__WHAT THIS TASK INVOLVES__
Please gather every line in the records below that contains the string "shortInstrumentName" and copy each of those lines in full.

__RECORDS SHOWN__

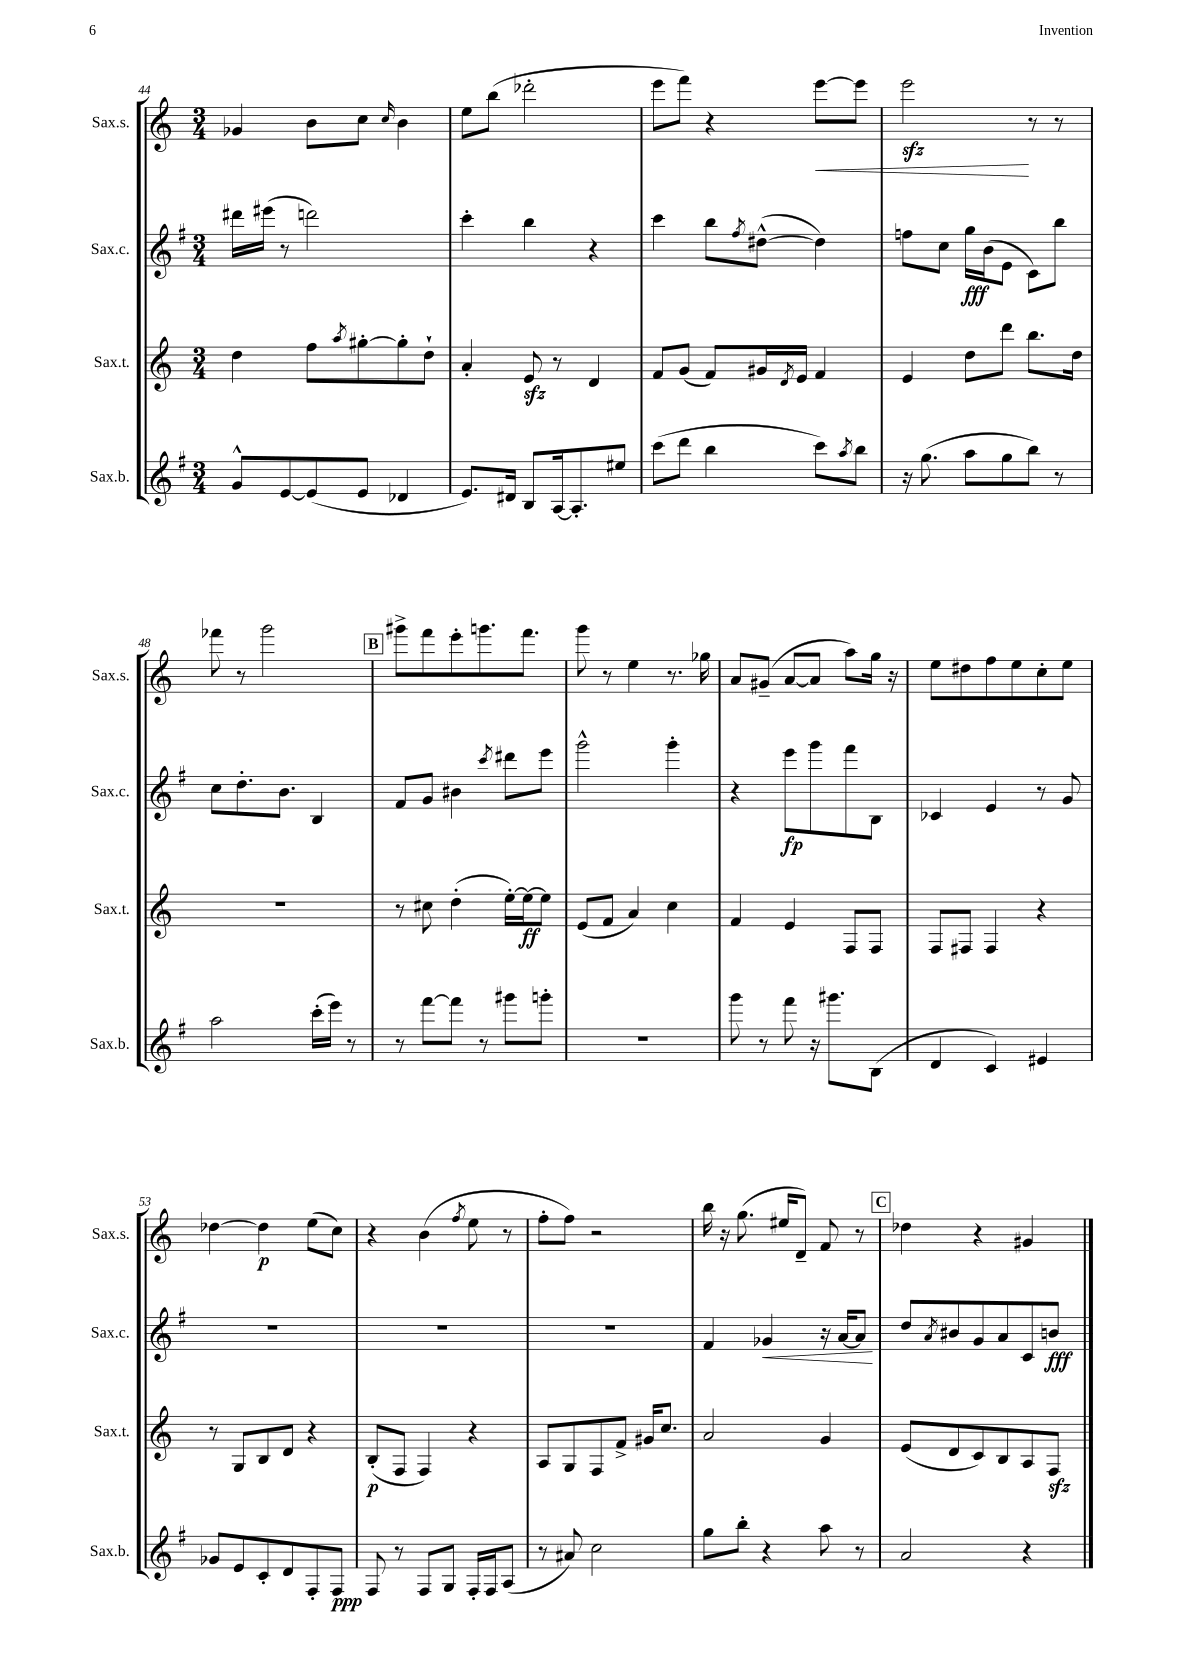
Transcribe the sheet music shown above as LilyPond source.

<<
\new StaffGroup <<
\new Staff = "s0" \with { instrumentName = "Sax.s." shortInstrumentName = "Sax.s." } {
    \clef treble \key c \major \numericTimeSignature \time 3/4
    ges'4 b'8 c''8 \grace { c''16 } b'4 |
    e''8 b''8( des'''2-. |
    e'''8 f'''8) r4 e'''8~\< e'''8 |
    e'''2\sfz\! r8 r8 |
    fes'''8 r8 g'''2 |
    \mark \markup { \box "B" } gis'''8-> f'''8 e'''8-. g'''8. f'''8. |
    g'''8 r8 e''4 r8. ges''16 |
    a'8 gis'8--( a'8~ a'8 a''8) g''16 r16 |
    e''8 dis''8 f''8 e''8 c''8-. e''8 |
    des''4~ des''4\p e''8( c''8) |
    r4 b'4( \acciaccatura { f''8 } e''8 r8 |
    f''8-. f''8) r2 |
    b''16 r16 g''8.( eis''16 d'8--) f'8 r8 |
    \mark \markup { \box "C" } des''4 r4 gis'4 \bar "|." |
}
\new Staff = "s1" \with { instrumentName = "Sax.c." shortInstrumentName = "Sax.c." } {
    \clef treble \key g \major \numericTimeSignature \time 3/4
    dis'''16 eis'''16( r8 d'''2) |
    c'''4-. b''4 r4 |
    c'''4 b''8 \acciaccatura { fis''8 } dis''8~-^( dis''4) |
    f''8 c''8 g''16\fff b'16( e'8 c'8) b''8 |
    c''8 d''8.-. b'8. b4 |
    \mark \markup { \box "B" } fis'8 g'8 bis'4 \acciaccatura { c'''8 } dis'''8 e'''8 |
    g'''2-^ g'''4-. |
    r4 e'''8\fp g'''8 fis'''8 b8 |
    ces'4 e'4 r8 g'8 |
    R2. |
    R2. |
    R2. |
    fis'4 ges'4\< r16 a'16~ a'8\! |
    \mark \markup { \box "C" } d''8 \acciaccatura { a'8 } bis'8 g'8 a'8 c'8 b'8\fff \bar "|." |
}
\new Staff = "s2" \with { instrumentName = "Sax.t." shortInstrumentName = "Sax.t." } {
    \clef treble \key c \major \numericTimeSignature \time 3/4
    d''4 f''8 \acciaccatura { a''8 } gis''8~-. gis''8-. d''8-! |
    a'4-. e'8\sfz r8 d'4 |
    f'8 g'8( f'8) gis'16 \acciaccatura { d'8 } e'16 f'4 |
    e'4 d''8 d'''8 b''8. d''16 |
    R2. |
    \mark \markup { \box "B" } r8 cis''8 d''4-.( e''16~-.) e''16~\ff e''8 |
    e'8( f'8 a'4) c''4 |
    f'4 e'4 f8 f8 |
    f8 fis8 fis4 r4 |
    r8 g8 b8 d'8 r4 |
    b8-.\p( f8 f4) r4 |
    a8 g8 f8 f'8-> gis'16 c''8. |
    a'2 g'4 |
    \mark \markup { \box "C" } e'8( d'8 c'8) b8 a8 f8\sfz \bar "|." |
}
\new Staff = "s3" \with { instrumentName = "Sax.b." shortInstrumentName = "Sax.b." } {
    \clef treble \key g \major \numericTimeSignature \time 3/4
    g'8-^ e'8~ e'8( e'8 des'4 |
    e'8.) dis'16 b8 a16~ a8.-. eis''8 |
    c'''8( d'''8 b''4 c'''8) \acciaccatura { a''8 } b''8 |
    r16 g''8.( a''8 g''8 b''8) r8 |
    a''2 c'''16-.( e'''16) r8 |
    \mark \markup { \box "B" } r8 fis'''8~ fis'''8 r8 gis'''8 g'''8-. |
    R2. |
    g'''8 r8 fis'''8 r16 gis'''8. b8( |
    d'4 c'4) eis'4 |
    ges'8 e'8 c'8-. d'8 fis8-. fis8\ppp |
    fis8 r8 fis8 g8 fis16-. fis16 a8( |
    r8 ais'8) c''2 |
    g''8 b''8-. r4 a''8 r8 |
    \mark \markup { \box "C" } a'2 r4 \bar "|." |
}
>>
>>
\layout { \context { \Score currentBarNumber = #44 } }
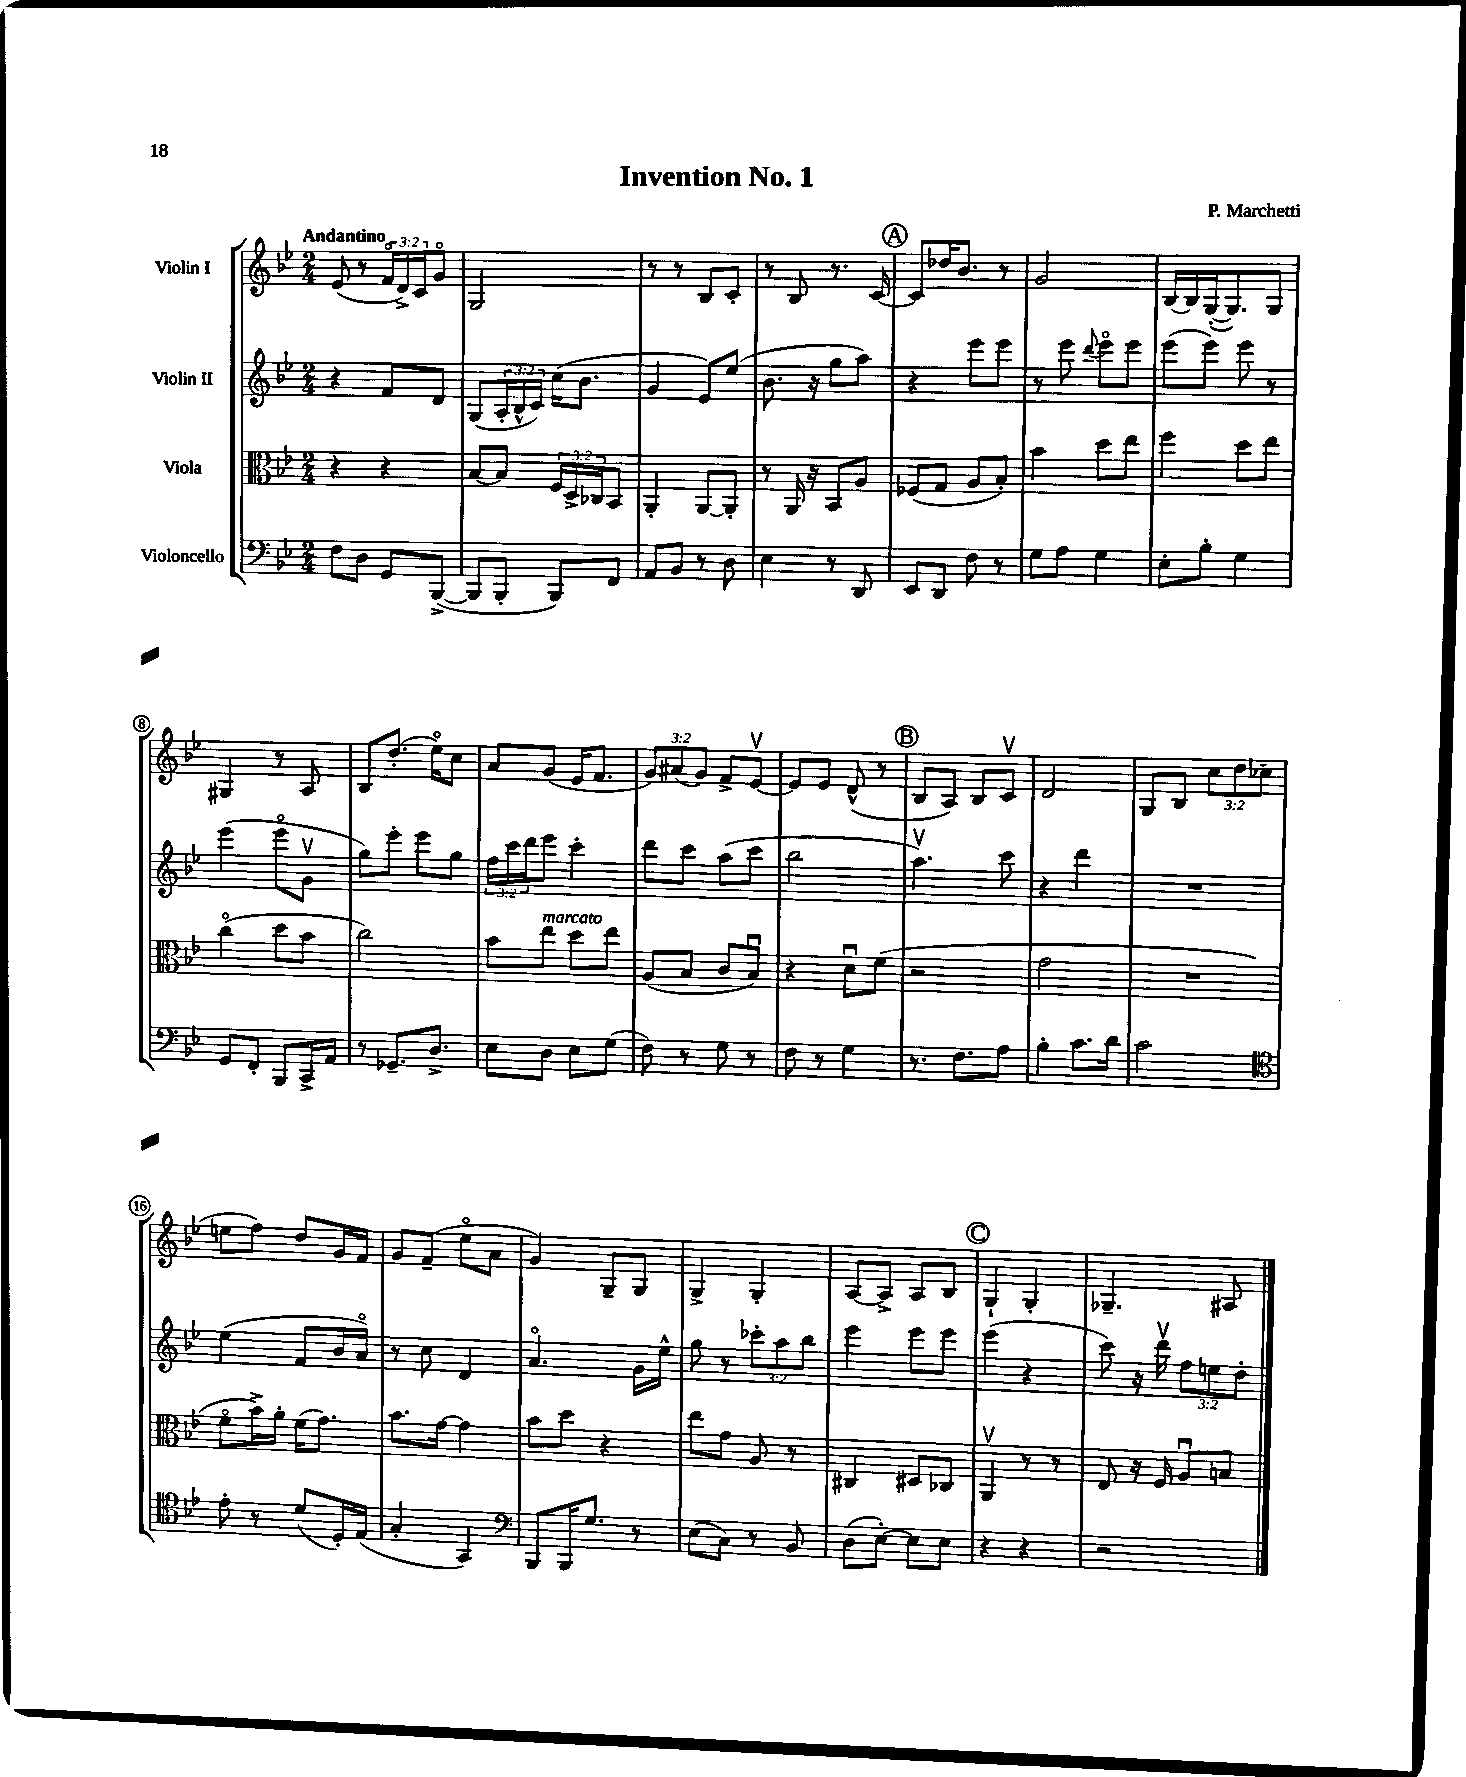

__FINAL ANSWER__
\new Staff = "s0" \with { instrumentName = "Sax.s." shortInstrumentName = "Sax.s." } {
\new Staff = "s1" \with { instrumentName = "Sax.c." shortInstrumentName = "Sax.c." } {
\new Staff = "s2" \with { instrumentName = "Sax.t." shortInstrumentName = "Sax.t." } {
\new Staff = "s3" \with { instrumentName = "Sax.b." shortInstrumentName = "Sax.b." } {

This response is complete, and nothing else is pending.